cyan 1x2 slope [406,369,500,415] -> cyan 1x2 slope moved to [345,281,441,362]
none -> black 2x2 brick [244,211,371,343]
---
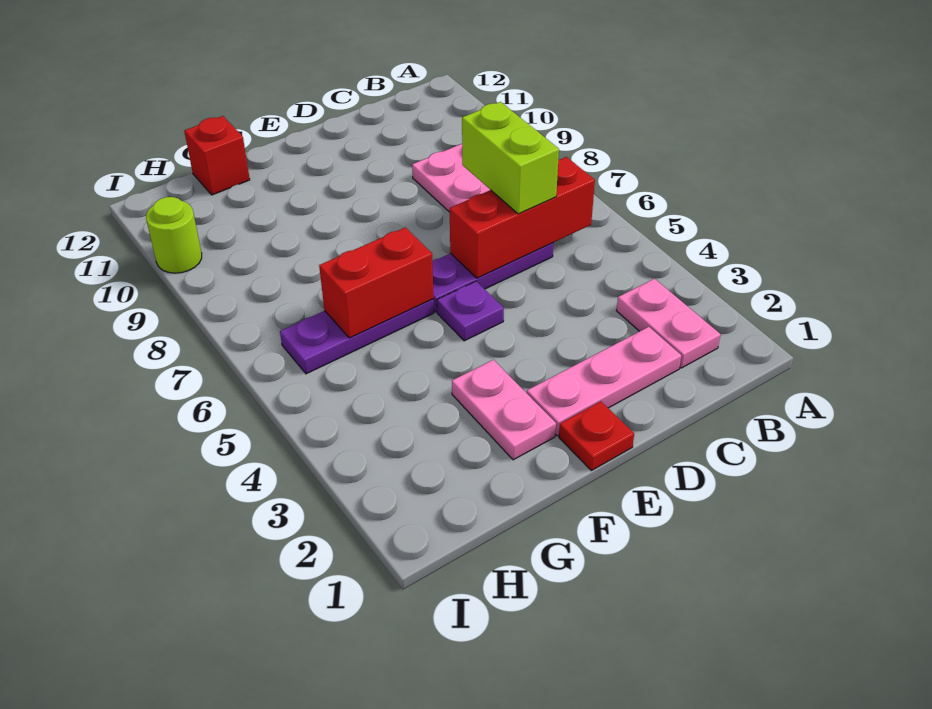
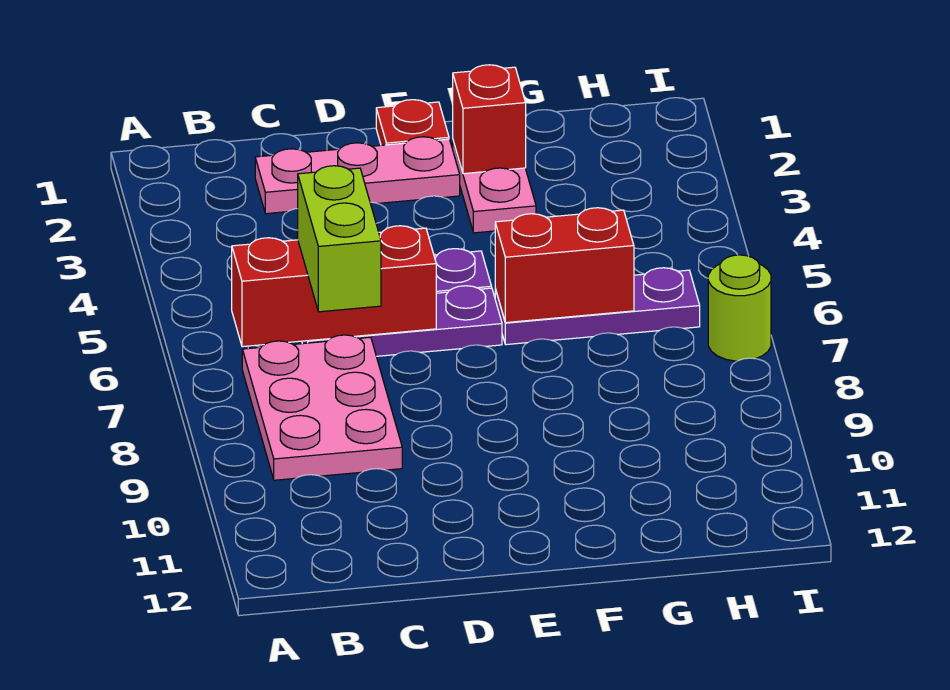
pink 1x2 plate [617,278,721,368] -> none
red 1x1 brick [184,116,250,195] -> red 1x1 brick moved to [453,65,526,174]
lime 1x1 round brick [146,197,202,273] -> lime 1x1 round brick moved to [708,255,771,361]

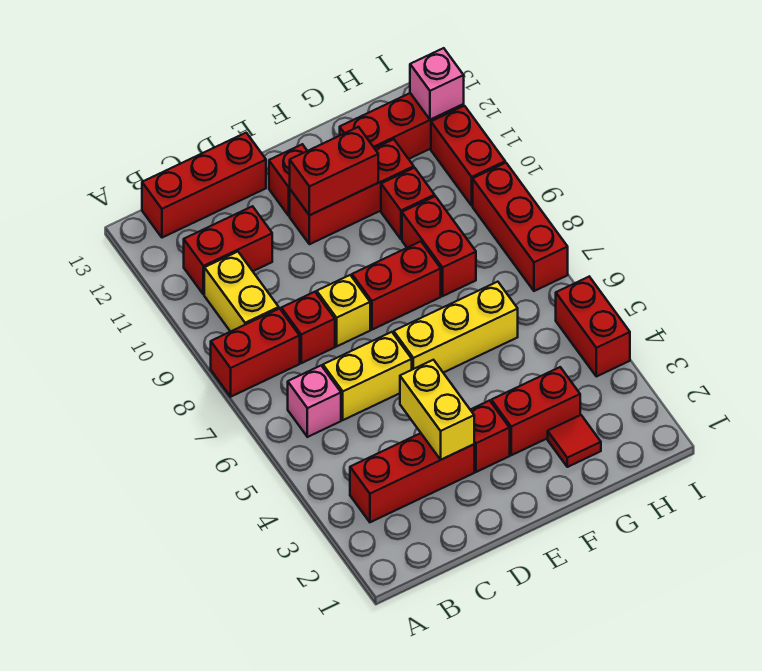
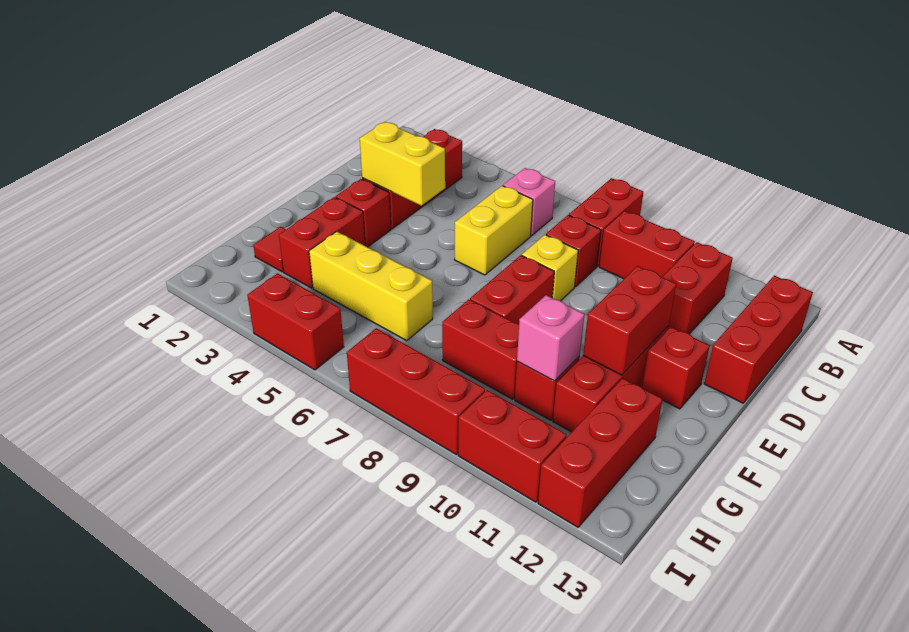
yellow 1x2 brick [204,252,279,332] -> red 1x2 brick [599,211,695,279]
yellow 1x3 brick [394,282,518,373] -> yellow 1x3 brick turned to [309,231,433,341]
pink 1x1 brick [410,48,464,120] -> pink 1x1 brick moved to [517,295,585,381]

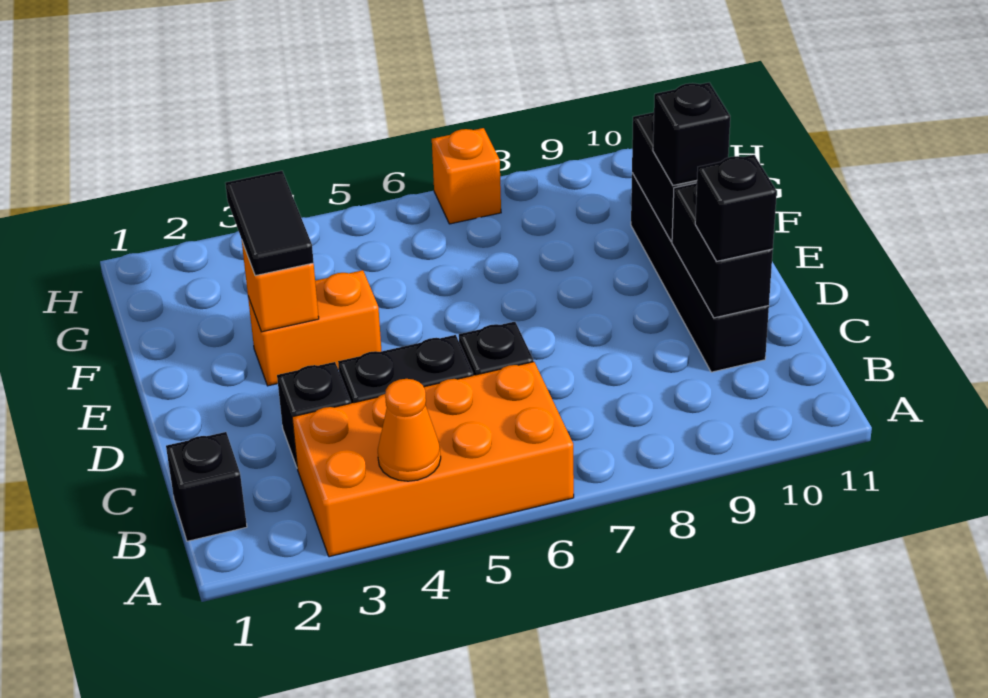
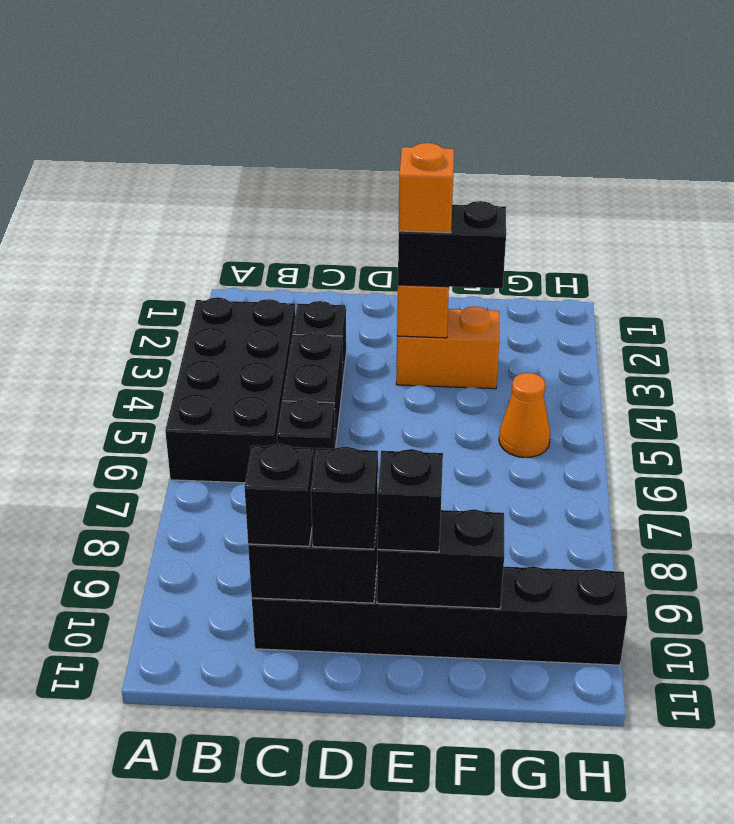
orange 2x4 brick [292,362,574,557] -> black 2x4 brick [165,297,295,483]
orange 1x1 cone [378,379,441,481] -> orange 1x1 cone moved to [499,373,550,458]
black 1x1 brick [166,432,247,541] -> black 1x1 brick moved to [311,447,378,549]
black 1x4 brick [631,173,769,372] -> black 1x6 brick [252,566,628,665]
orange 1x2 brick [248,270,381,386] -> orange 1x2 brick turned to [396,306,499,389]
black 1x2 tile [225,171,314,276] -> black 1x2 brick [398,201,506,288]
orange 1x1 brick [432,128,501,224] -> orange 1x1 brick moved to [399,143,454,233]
---
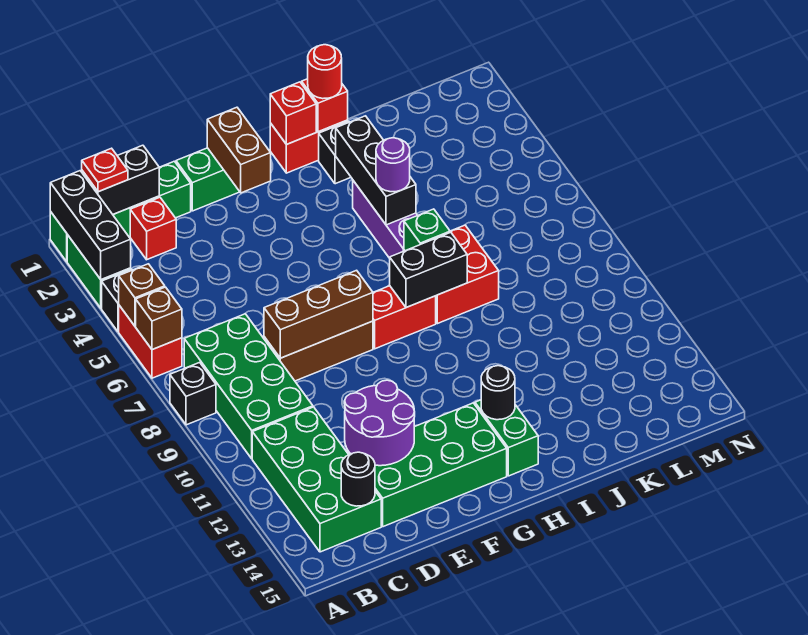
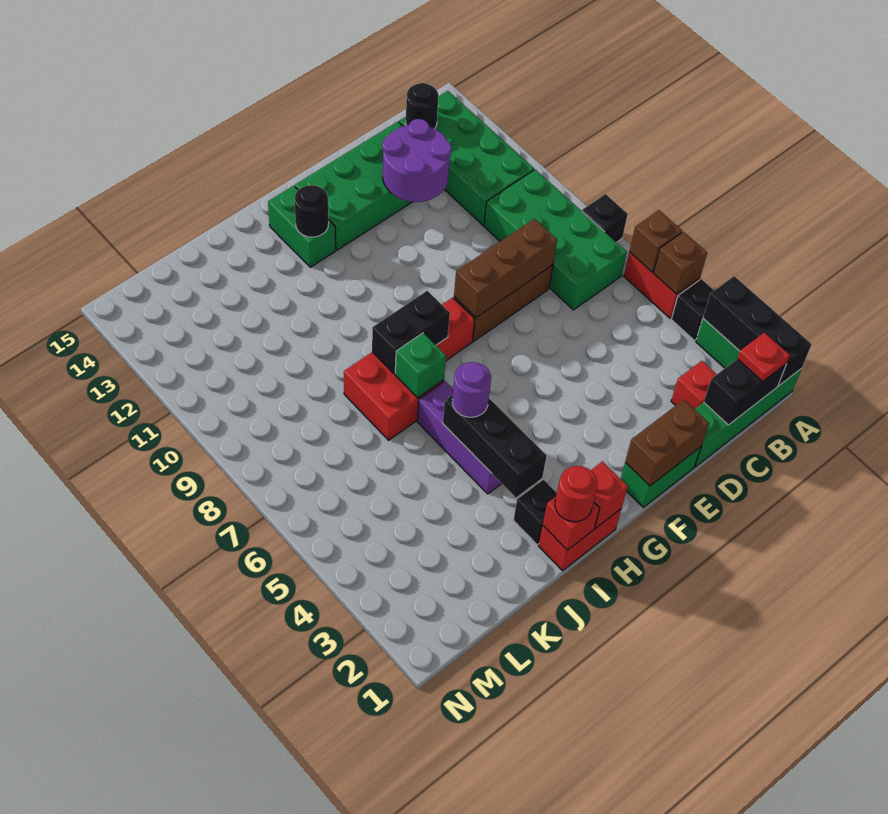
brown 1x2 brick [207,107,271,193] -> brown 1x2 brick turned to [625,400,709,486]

» INSTRUCTIONS TO FOLLOW
Go through the entries above and copy each line with "yellow" in it.

» TASK OUTPUT
yellow 1x2 brick [204,252,279,332] -> red 1x2 brick [599,211,695,279]
yellow 1x3 brick [394,282,518,373] -> yellow 1x3 brick turned to [309,231,433,341]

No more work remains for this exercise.